==== Provided data

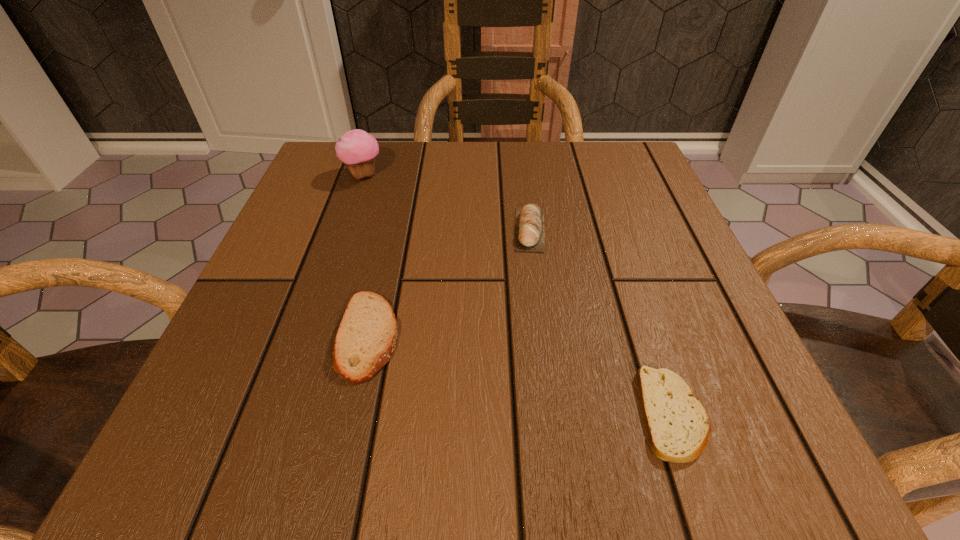
The image size is (960, 540). In order to click on the leftmost object in this screenshot , I will do `click(356, 148)`.

The width and height of the screenshot is (960, 540). I want to click on cupcake, so click(356, 148).

Locate an element on the screen. This screenshot has height=540, width=960. the second object from right to left is located at coordinates (529, 228).

Image resolution: width=960 pixels, height=540 pixels. Identify the location of the third nearest object. (529, 228).

Where is `the second object from left to right`? The image size is (960, 540). the second object from left to right is located at coordinates (366, 338).

Locate an element on the screen. the leftmost pita bread is located at coordinates (366, 338).

Where is `the shortest object`? the shortest object is located at coordinates (677, 424).

I want to click on the shortest pita bread, so click(677, 424).

You are a GUI agent. You are given a task and a screenshot of the screen. Output one action in this format:
    pyautogui.click(x=<x>, y=<y>)
    Task: Click on the free region located on the right of the tallest object
    This screenshot has width=960, height=540.
    Given the screenshot: What is the action you would take?
    pyautogui.click(x=503, y=176)

Locate an element on the screen. The image size is (960, 540). vacant space located on the left of the second pita bread from right to left is located at coordinates tap(421, 229).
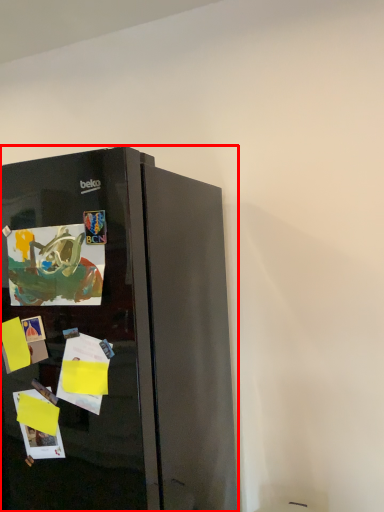
Question: In this image, where is refrigerator (annotated by the red box) located relative to postcard?

Choices:
 (A) left
 (B) right

Answer: (A)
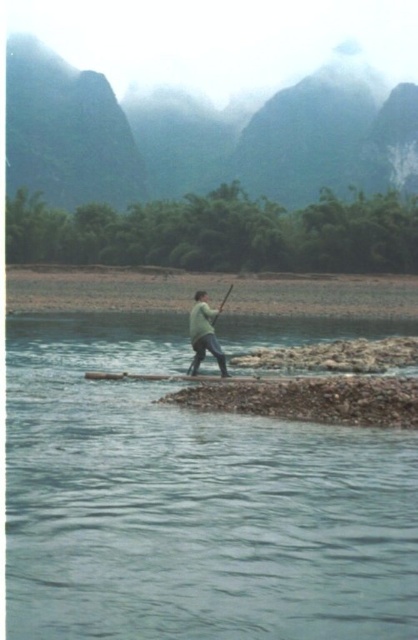
Question: From the image, what is the correct spatial relationship of clear water at center in relation to green matte paddle at center?

Choices:
 (A) right
 (B) left

Answer: (B)

Question: Which of the following is the closest to the observer?

Choices:
 (A) (191, 365)
 (B) (143, 445)

Answer: (B)

Question: Which point is farther from the camera taking this photo?

Choices:
 (A) (262, 513)
 (B) (231, 288)

Answer: (B)

Question: Is clear water at center wider than green matte paddle at center?

Choices:
 (A) no
 (B) yes

Answer: (B)

Question: Among these objects, which one is farthest from the camera?

Choices:
 (A) clear water at center
 (B) green matte paddle at center

Answer: (B)

Question: Does clear water at center appear on the left side of green matte paddle at center?

Choices:
 (A) yes
 (B) no

Answer: (A)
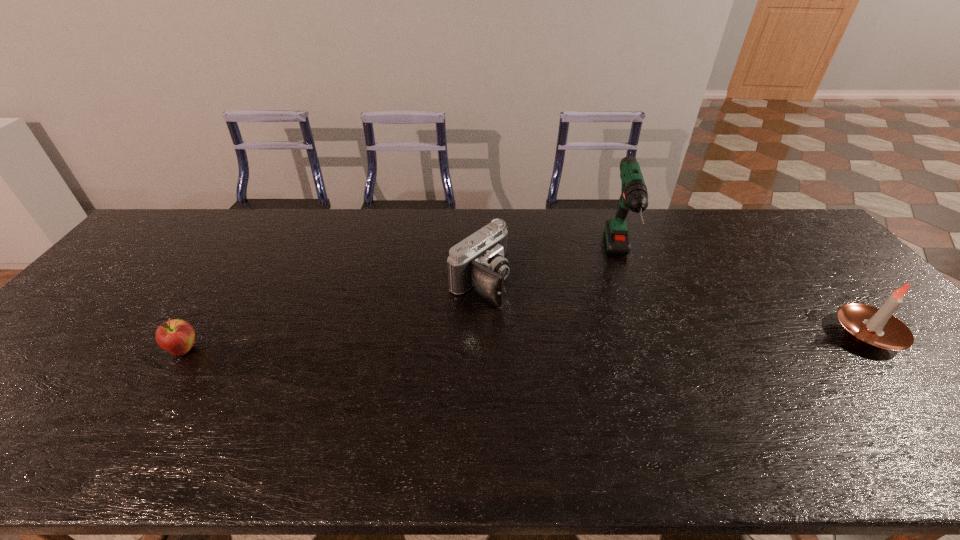
Identify which object is located as the second nearest to the drill. Please provide its 2D coordinates. Your answer should be formatted as a tuple, i.e. [(x, y)], where the tuple contains the x and y coordinates of a point satisfying the conditions above.

[(876, 328)]

Locate which object ranks in proximity to the second shortest object. Please provide its 2D coordinates. Your answer should be formatted as a tuple, i.e. [(x, y)], where the tuple contains the x and y coordinates of a point satisfying the conditions above.

[(634, 196)]

Find the location of a particular element. This screenshot has width=960, height=540. vacant area that satisfies the following two spatial constraints: 1. on the front side of the third tallest object; 2. on the right side of the candle is located at coordinates [x=479, y=334].

Identify the location of vacant position in the image that satisfies the following two spatial constraints: 1. on the back side of the third object from right to left; 2. on the right side of the apple. (228, 281).

Identify the location of free space that satisfies the following two spatial constraints: 1. on the back side of the second shortest object; 2. on the right side of the drill. The height and width of the screenshot is (540, 960). (479, 260).

Where is `free spot that satisfies the following two spatial constraints: 1. on the back side of the shortest object; 2. on the left side of the drill`? The width and height of the screenshot is (960, 540). free spot that satisfies the following two spatial constraints: 1. on the back side of the shortest object; 2. on the left side of the drill is located at coordinates (243, 260).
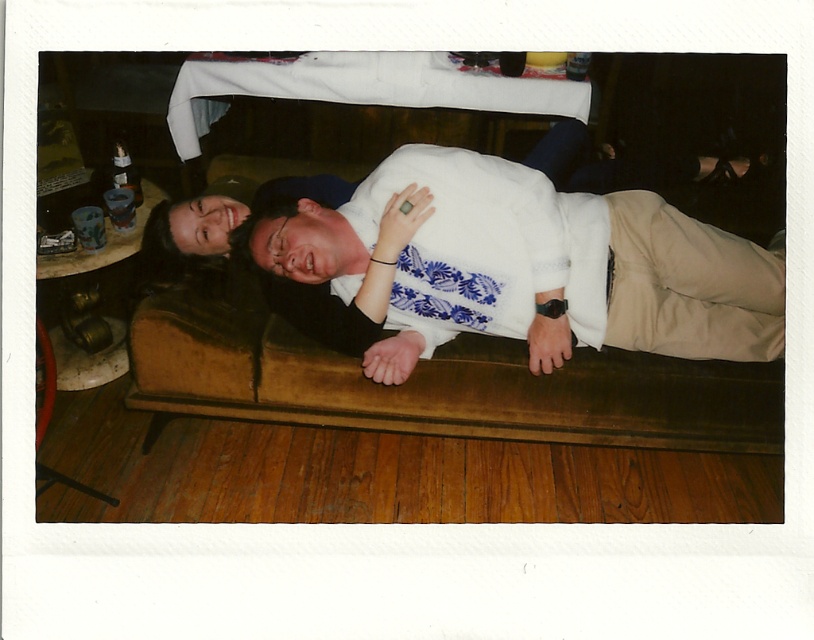
Between brown leather couch at center and white fabric shirt at center, which one appears on the left side from the viewer's perspective?

brown leather couch at center

Is brown leather couch at center positioned at the back of white fabric shirt at center?

Yes, brown leather couch at center is further from the viewer.

The height and width of the screenshot is (640, 814). In order to click on brown leather couch at center in this screenshot , I will do coord(421,387).

I want to click on brown leather couch at center, so click(x=421, y=387).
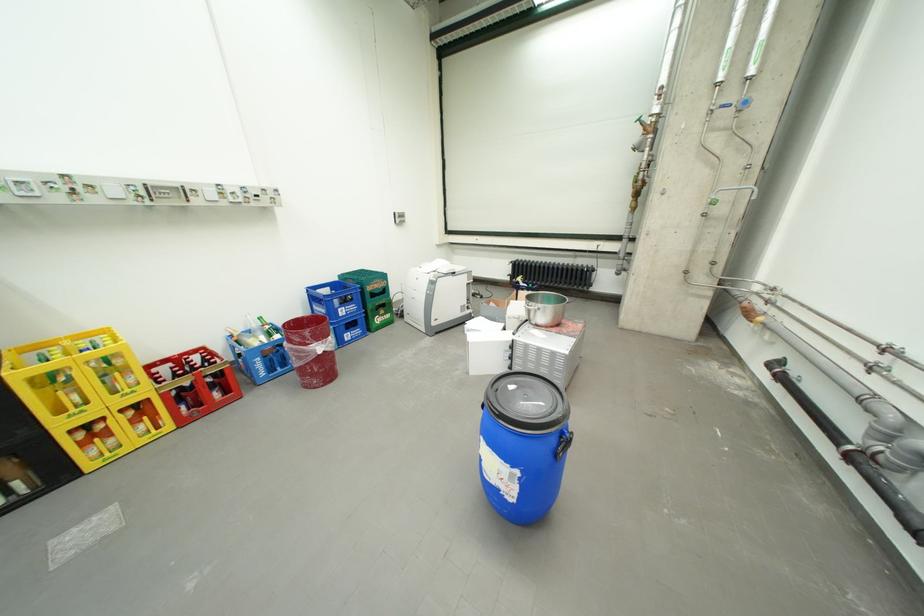
Locate an element on the screen. Image resolution: width=924 pixels, height=616 pixels. yellow crate is located at coordinates (44, 379).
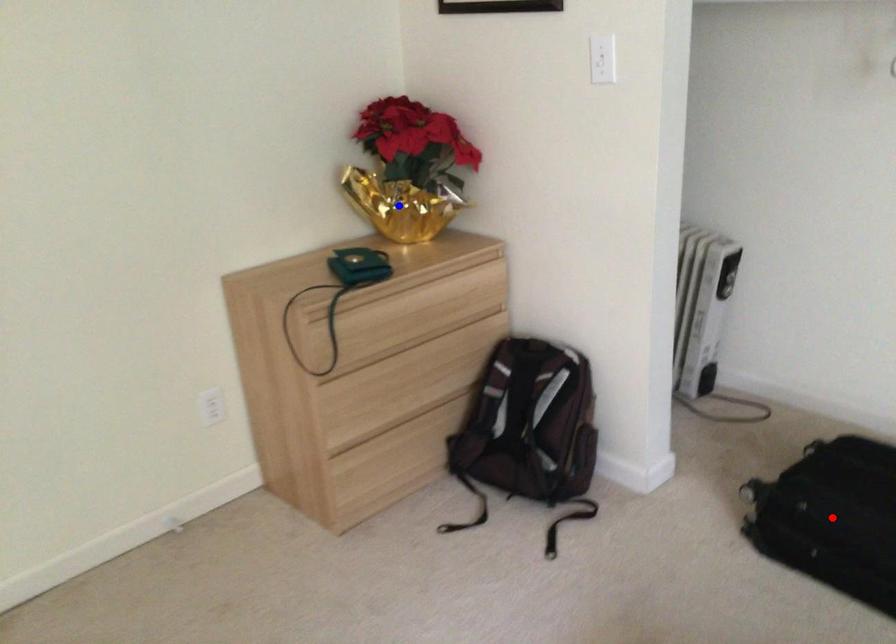
Question: In the image, two points are highlighted. Which point is nearer to the camera? Reply with the corresponding letter.

Choices:
 (A) blue point
 (B) red point

Answer: (B)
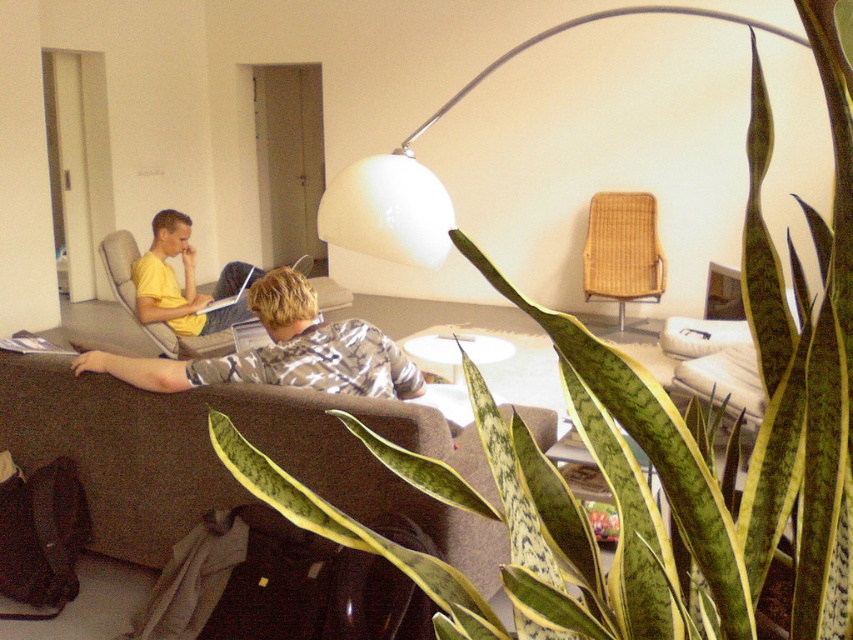
You are a guest entering the living room and want to sit down. The brown fabric couch at lower center and the matte gray armchair at left are available. Which seating option has a higher backrest?

The matte gray armchair at left has a higher backrest than the brown fabric couch at lower center because the brown fabric couch at lower center is shorter than the matte gray armchair at left.

You are a photographer setting up a shoot in this room. You want to position a camera so it can capture both the white glossy arc lamp at upper center and the silver metallic laptop at center clearly. Based on their positions, which object should you focus on first to ensure both are in frame?

The white glossy arc lamp at upper center is in front of the silver metallic laptop at center, so you should focus on the white glossy arc lamp at upper center first to ensure both are in frame.

You are a photographer setting up a shoot in this room. You need to position a camera on a tripod between the white glossy arc lamp at upper center and the silver metallic laptop at center. Since the lamp is wider than the laptop, will the camera fit between them if the camera requires 1.2 meters of space?

The white glossy arc lamp at upper center is wider than the silver metallic laptop at center. The camera requires 1.2 meters of space, but the description only provides information about their widths, not the distance between them. Therefore, it is unclear if there is enough space for the camera between them based on the given details.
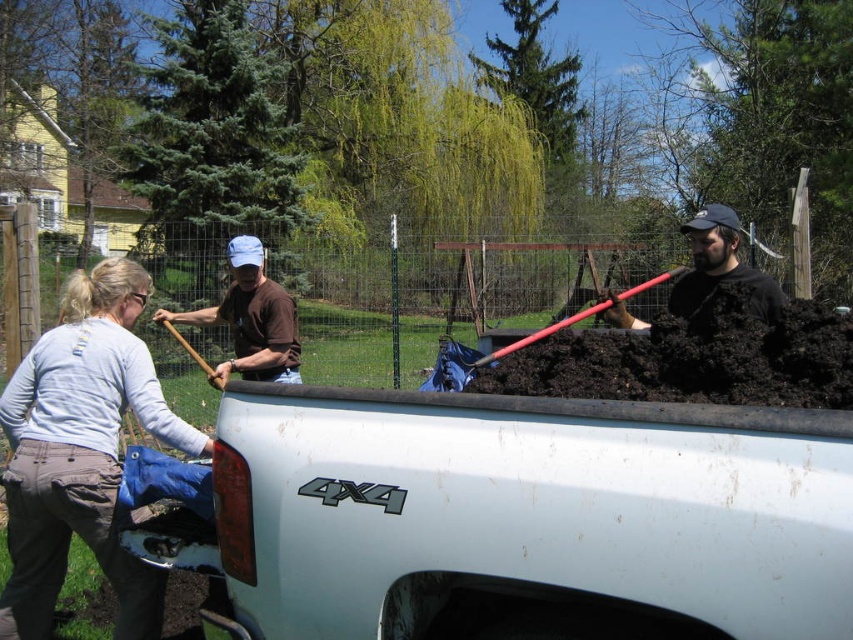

========

= Your assignment =
Rewrite the listing above, replacing "pita bread" with "flatbread" throughout and leaving everything else unchanged. Omit the pictures.

= Task output =
The image size is (960, 540). In order to click on the leftmost object in this screenshot , I will do `click(356, 148)`.

The width and height of the screenshot is (960, 540). I want to click on cupcake, so click(356, 148).

Locate an element on the screen. This screenshot has height=540, width=960. the second object from right to left is located at coordinates (529, 228).

Image resolution: width=960 pixels, height=540 pixels. Identify the location of the third nearest object. (529, 228).

Where is `the second object from left to right`? The image size is (960, 540). the second object from left to right is located at coordinates (366, 338).

Locate an element on the screen. the leftmost flatbread is located at coordinates (366, 338).

Where is `the shortest object`? the shortest object is located at coordinates (677, 424).

I want to click on the shortest flatbread, so click(677, 424).

You are a GUI agent. You are given a task and a screenshot of the screen. Output one action in this format:
    pyautogui.click(x=<x>, y=<y>)
    Task: Click on the free region located on the right of the tallest object
    This screenshot has width=960, height=540.
    Given the screenshot: What is the action you would take?
    pyautogui.click(x=503, y=176)

Locate an element on the screen. The image size is (960, 540). vacant space located on the left of the second flatbread from right to left is located at coordinates tap(421, 229).
Question: In this image, where is refrigerator (annotated by the red box) located relative to postcard?

Choices:
 (A) left
 (B) right

Answer: (A)
Question: From the image, what is the correct spatial relationship of clear water at center in relation to green matte paddle at center?

Choices:
 (A) right
 (B) left

Answer: (B)

Question: Which of the following is the closest to the observer?

Choices:
 (A) (191, 365)
 (B) (143, 445)

Answer: (B)

Question: Which point is farther from the camera taking this photo?

Choices:
 (A) (262, 513)
 (B) (231, 288)

Answer: (B)

Question: Is clear water at center wider than green matte paddle at center?

Choices:
 (A) no
 (B) yes

Answer: (B)

Question: Among these objects, which one is farthest from the camera?

Choices:
 (A) clear water at center
 (B) green matte paddle at center

Answer: (B)

Question: Does clear water at center appear on the left side of green matte paddle at center?

Choices:
 (A) yes
 (B) no

Answer: (A)
Identify which object is located as the second nearest to the drill. Please provide its 2D coordinates. Your answer should be formatted as a tuple, i.e. [(x, y)], where the tuple contains the x and y coordinates of a point satisfying the conditions above.

[(876, 328)]

Locate which object ranks in proximity to the second shortest object. Please provide its 2D coordinates. Your answer should be formatted as a tuple, i.e. [(x, y)], where the tuple contains the x and y coordinates of a point satisfying the conditions above.

[(634, 196)]

Find the location of a particular element. This screenshot has width=960, height=540. vacant area that satisfies the following two spatial constraints: 1. on the front side of the third tallest object; 2. on the right side of the candle is located at coordinates [x=479, y=334].

Identify the location of vacant position in the image that satisfies the following two spatial constraints: 1. on the back side of the third object from right to left; 2. on the right side of the apple. (228, 281).

Identify the location of free space that satisfies the following two spatial constraints: 1. on the back side of the second shortest object; 2. on the right side of the drill. The height and width of the screenshot is (540, 960). (479, 260).

Where is `free spot that satisfies the following two spatial constraints: 1. on the back side of the shortest object; 2. on the left side of the drill`? The width and height of the screenshot is (960, 540). free spot that satisfies the following two spatial constraints: 1. on the back side of the shortest object; 2. on the left side of the drill is located at coordinates (243, 260).
Between brown leather couch at center and white fabric shirt at center, which one appears on the left side from the viewer's perspective?

brown leather couch at center

Is brown leather couch at center positioned at the back of white fabric shirt at center?

Yes, brown leather couch at center is further from the viewer.

The height and width of the screenshot is (640, 814). In order to click on brown leather couch at center in this screenshot , I will do coord(421,387).

I want to click on brown leather couch at center, so click(x=421, y=387).
Locate an element on the screen. Image resolution: width=924 pixels, height=616 pixels. yellow crate is located at coordinates (44, 379).
Question: In the image, two points are highlighted. Which point is nearer to the camera? Reply with the corresponding letter.

Choices:
 (A) blue point
 (B) red point

Answer: (B)
You are a guest entering the living room and want to sit down. The brown fabric couch at lower center and the matte gray armchair at left are available. Which seating option has a higher backrest?

The matte gray armchair at left has a higher backrest than the brown fabric couch at lower center because the brown fabric couch at lower center is shorter than the matte gray armchair at left.

You are a photographer setting up a shoot in this room. You want to position a camera so it can capture both the white glossy arc lamp at upper center and the silver metallic laptop at center clearly. Based on their positions, which object should you focus on first to ensure both are in frame?

The white glossy arc lamp at upper center is in front of the silver metallic laptop at center, so you should focus on the white glossy arc lamp at upper center first to ensure both are in frame.

You are a photographer setting up a shoot in this room. You need to position a camera on a tripod between the white glossy arc lamp at upper center and the silver metallic laptop at center. Since the lamp is wider than the laptop, will the camera fit between them if the camera requires 1.2 meters of space?

The white glossy arc lamp at upper center is wider than the silver metallic laptop at center. The camera requires 1.2 meters of space, but the description only provides information about their widths, not the distance between them. Therefore, it is unclear if there is enough space for the camera between them based on the given details.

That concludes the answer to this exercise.